● Information provided:
BEGIN

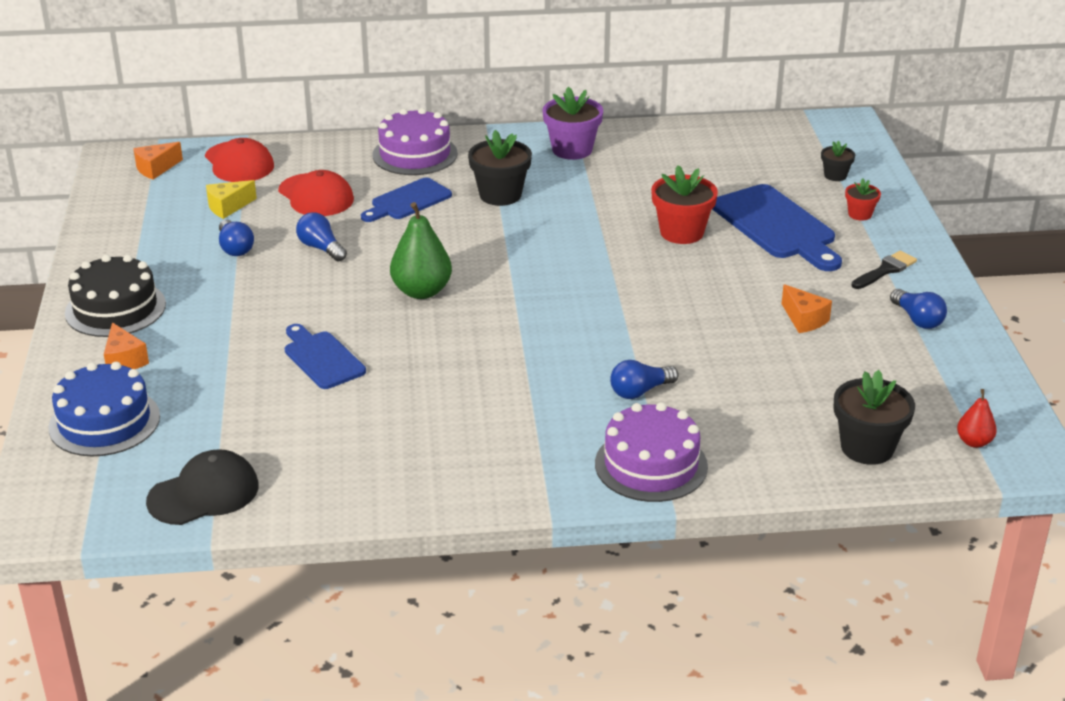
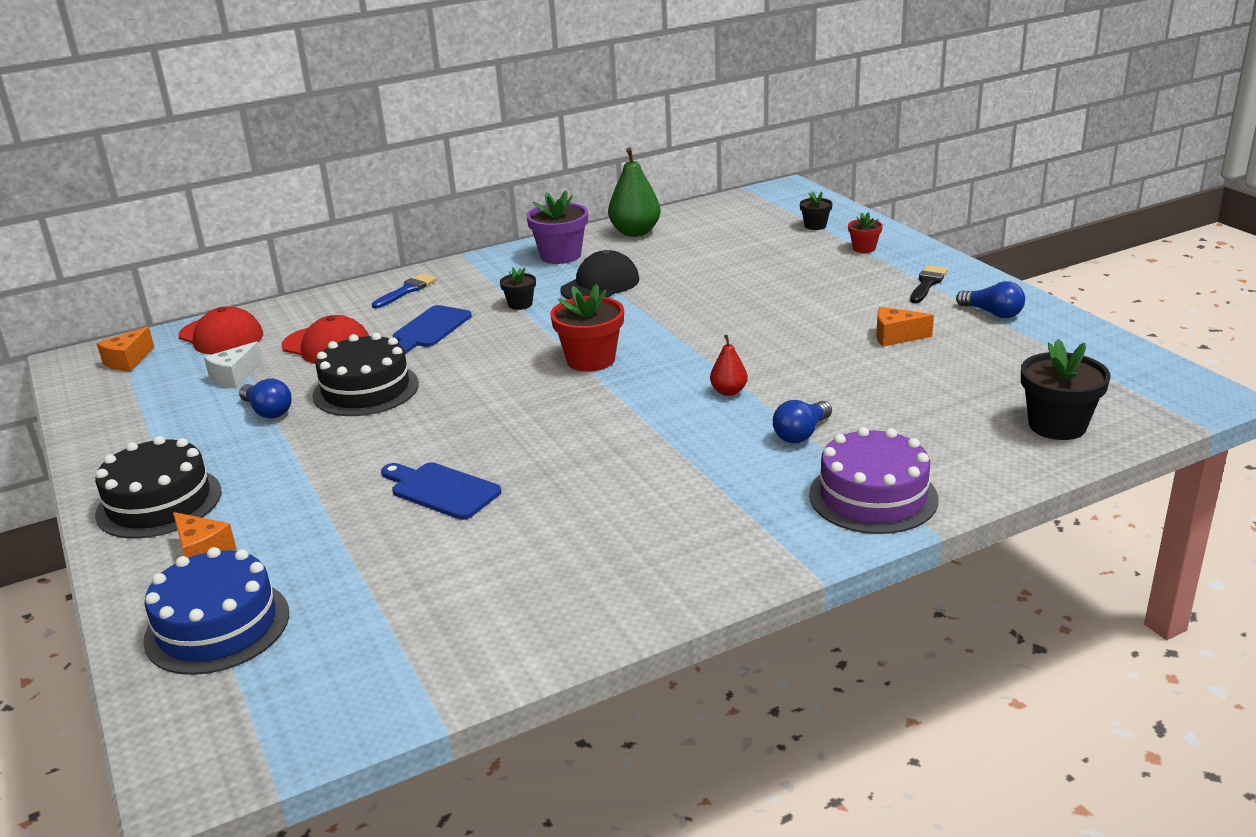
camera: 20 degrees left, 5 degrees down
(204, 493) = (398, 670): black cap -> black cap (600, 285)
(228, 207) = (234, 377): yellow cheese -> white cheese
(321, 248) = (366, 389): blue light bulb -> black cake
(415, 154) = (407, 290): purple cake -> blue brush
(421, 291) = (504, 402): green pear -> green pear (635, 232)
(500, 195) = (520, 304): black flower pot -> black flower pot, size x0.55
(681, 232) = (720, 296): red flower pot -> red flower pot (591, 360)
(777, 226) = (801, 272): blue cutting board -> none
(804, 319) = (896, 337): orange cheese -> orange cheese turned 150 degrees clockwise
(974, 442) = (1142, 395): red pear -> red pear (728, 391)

END
BEGIN

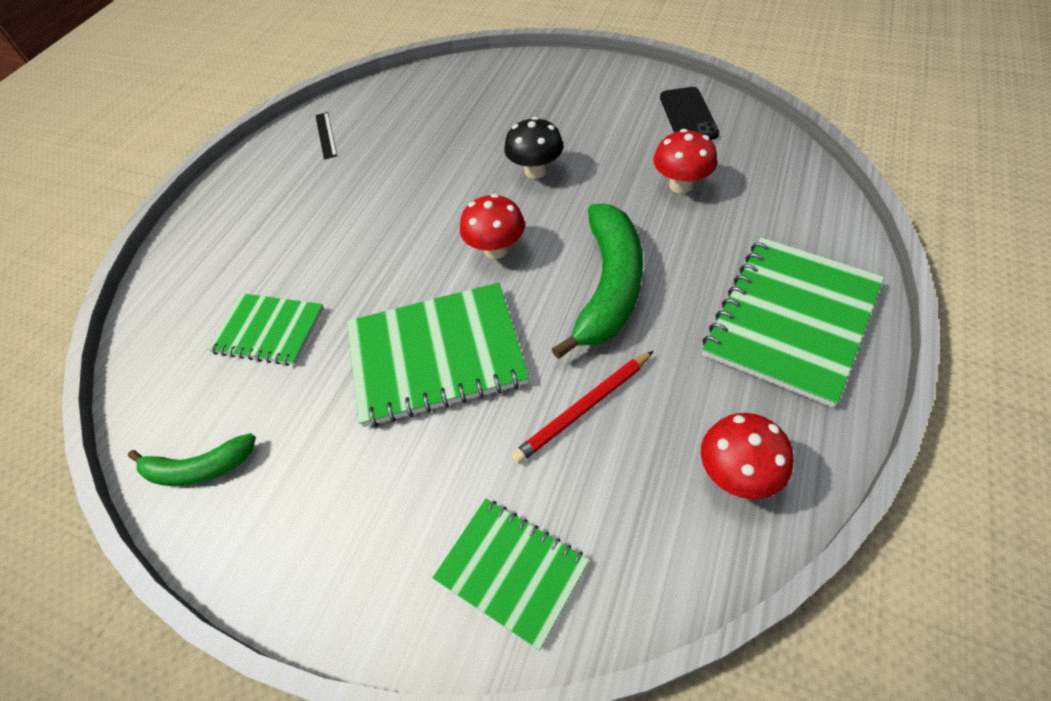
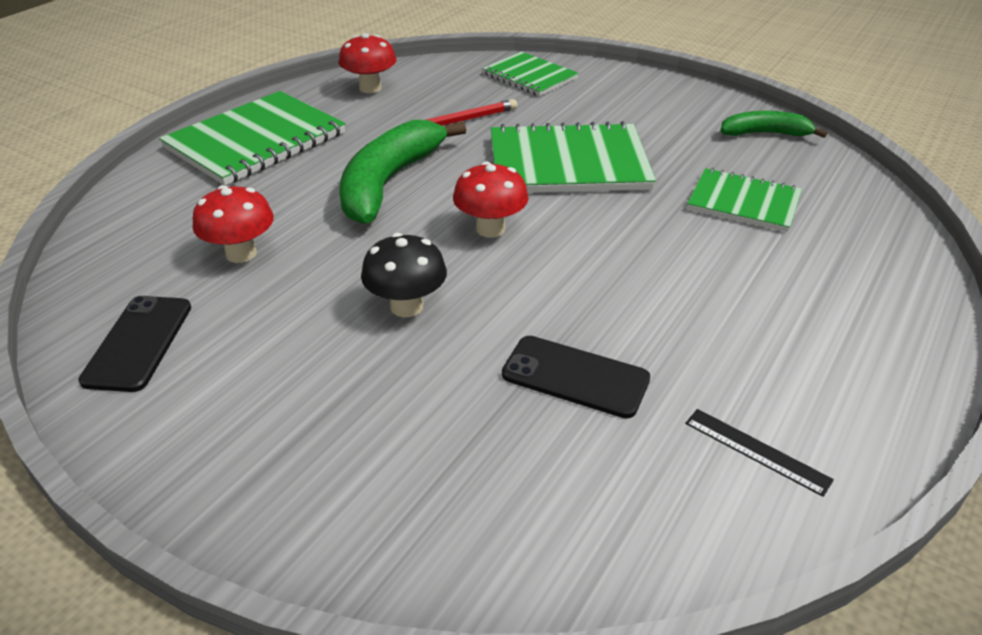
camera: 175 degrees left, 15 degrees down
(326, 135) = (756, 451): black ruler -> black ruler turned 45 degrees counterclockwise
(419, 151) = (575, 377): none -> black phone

END

Would you please write out, exactly and with no other lines, the stretch of the listing above from the line containing "(326, 135) = (756, 451): black" through the line containing "(419, 151) = (575, 377): none -> black phone"?

(326, 135) = (756, 451): black ruler -> black ruler turned 45 degrees counterclockwise
(419, 151) = (575, 377): none -> black phone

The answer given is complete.